◆ REQUIRED WORK
One line at a time, check the entries below for the word "XSHUT", and copy each line that has it.

(Content revision data)
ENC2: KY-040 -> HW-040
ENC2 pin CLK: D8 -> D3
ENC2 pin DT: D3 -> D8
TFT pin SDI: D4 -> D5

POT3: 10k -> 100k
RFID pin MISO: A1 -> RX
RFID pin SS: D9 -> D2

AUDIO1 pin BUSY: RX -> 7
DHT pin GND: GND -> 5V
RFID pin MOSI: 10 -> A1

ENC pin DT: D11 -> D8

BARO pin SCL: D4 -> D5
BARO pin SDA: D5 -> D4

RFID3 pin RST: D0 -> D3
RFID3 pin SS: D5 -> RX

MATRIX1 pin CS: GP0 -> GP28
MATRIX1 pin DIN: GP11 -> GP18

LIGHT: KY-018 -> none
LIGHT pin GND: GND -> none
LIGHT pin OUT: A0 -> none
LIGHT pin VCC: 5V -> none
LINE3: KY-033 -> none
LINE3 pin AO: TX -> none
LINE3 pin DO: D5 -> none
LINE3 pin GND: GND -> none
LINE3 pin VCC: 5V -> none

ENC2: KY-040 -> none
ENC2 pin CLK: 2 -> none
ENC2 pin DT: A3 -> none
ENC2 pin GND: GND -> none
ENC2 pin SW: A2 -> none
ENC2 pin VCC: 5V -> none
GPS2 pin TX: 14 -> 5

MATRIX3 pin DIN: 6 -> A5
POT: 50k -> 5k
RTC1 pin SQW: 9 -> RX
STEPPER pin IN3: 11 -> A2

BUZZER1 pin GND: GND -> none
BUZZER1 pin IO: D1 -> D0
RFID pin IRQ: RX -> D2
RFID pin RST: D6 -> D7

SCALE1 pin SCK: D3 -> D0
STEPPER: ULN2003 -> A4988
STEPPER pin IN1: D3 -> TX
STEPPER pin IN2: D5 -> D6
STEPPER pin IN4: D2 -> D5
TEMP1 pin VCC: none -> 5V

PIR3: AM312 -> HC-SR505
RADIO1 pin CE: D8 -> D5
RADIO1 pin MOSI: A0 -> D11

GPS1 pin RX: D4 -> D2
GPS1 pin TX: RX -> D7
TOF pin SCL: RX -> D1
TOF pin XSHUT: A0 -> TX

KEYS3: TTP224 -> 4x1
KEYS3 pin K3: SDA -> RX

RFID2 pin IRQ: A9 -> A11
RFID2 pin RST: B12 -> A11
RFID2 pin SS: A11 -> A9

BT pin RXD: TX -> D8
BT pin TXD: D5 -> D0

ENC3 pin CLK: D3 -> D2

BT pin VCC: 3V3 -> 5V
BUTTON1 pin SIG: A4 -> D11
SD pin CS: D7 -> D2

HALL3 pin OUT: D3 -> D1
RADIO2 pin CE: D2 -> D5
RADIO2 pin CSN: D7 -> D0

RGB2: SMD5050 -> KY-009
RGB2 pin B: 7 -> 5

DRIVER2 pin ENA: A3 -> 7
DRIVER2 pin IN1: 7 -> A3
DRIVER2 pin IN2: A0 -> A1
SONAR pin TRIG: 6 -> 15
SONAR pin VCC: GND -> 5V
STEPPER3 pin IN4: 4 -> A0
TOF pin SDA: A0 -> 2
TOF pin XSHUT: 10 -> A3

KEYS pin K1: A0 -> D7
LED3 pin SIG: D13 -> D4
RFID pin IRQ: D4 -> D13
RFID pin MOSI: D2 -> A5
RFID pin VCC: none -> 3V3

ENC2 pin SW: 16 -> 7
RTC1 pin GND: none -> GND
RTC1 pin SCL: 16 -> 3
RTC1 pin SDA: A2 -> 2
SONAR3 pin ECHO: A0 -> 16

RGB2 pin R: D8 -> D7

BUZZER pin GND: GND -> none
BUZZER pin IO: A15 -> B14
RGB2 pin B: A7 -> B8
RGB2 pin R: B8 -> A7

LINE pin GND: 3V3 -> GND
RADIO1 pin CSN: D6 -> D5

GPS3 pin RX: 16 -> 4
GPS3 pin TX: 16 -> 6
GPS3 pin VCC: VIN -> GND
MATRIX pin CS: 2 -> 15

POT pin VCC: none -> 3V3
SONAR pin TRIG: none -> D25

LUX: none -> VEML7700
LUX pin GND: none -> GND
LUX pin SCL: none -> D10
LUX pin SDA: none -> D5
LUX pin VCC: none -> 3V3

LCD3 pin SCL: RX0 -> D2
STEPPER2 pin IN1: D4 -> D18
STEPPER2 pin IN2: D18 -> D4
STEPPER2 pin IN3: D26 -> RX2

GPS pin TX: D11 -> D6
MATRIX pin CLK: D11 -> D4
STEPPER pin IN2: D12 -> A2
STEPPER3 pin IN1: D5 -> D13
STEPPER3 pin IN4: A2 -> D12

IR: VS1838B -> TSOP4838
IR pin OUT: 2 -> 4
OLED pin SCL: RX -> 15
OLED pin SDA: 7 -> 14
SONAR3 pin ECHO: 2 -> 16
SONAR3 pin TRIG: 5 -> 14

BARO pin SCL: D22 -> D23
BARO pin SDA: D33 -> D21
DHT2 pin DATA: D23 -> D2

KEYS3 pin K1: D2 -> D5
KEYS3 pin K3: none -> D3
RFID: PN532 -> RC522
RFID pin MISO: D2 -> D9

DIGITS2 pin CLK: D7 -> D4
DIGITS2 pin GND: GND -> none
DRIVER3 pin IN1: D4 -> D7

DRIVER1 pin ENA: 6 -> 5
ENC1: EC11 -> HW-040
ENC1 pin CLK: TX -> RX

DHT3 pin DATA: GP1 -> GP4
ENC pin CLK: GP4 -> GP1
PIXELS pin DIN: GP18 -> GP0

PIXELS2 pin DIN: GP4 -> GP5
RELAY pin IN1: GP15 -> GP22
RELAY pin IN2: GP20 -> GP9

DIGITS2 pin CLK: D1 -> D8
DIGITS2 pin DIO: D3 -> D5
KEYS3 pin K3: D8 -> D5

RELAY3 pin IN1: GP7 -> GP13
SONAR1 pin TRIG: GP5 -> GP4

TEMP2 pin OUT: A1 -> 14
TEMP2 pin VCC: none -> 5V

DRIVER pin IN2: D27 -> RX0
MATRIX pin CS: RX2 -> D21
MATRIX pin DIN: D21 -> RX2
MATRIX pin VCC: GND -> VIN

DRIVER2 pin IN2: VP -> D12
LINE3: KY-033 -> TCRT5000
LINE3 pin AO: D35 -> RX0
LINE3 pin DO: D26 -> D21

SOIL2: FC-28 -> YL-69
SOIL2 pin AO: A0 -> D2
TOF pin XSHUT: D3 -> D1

◆ SOLVED PROBLEM
TOF pin XSHUT: A0 -> TX
TOF pin XSHUT: 10 -> A3
TOF pin XSHUT: D3 -> D1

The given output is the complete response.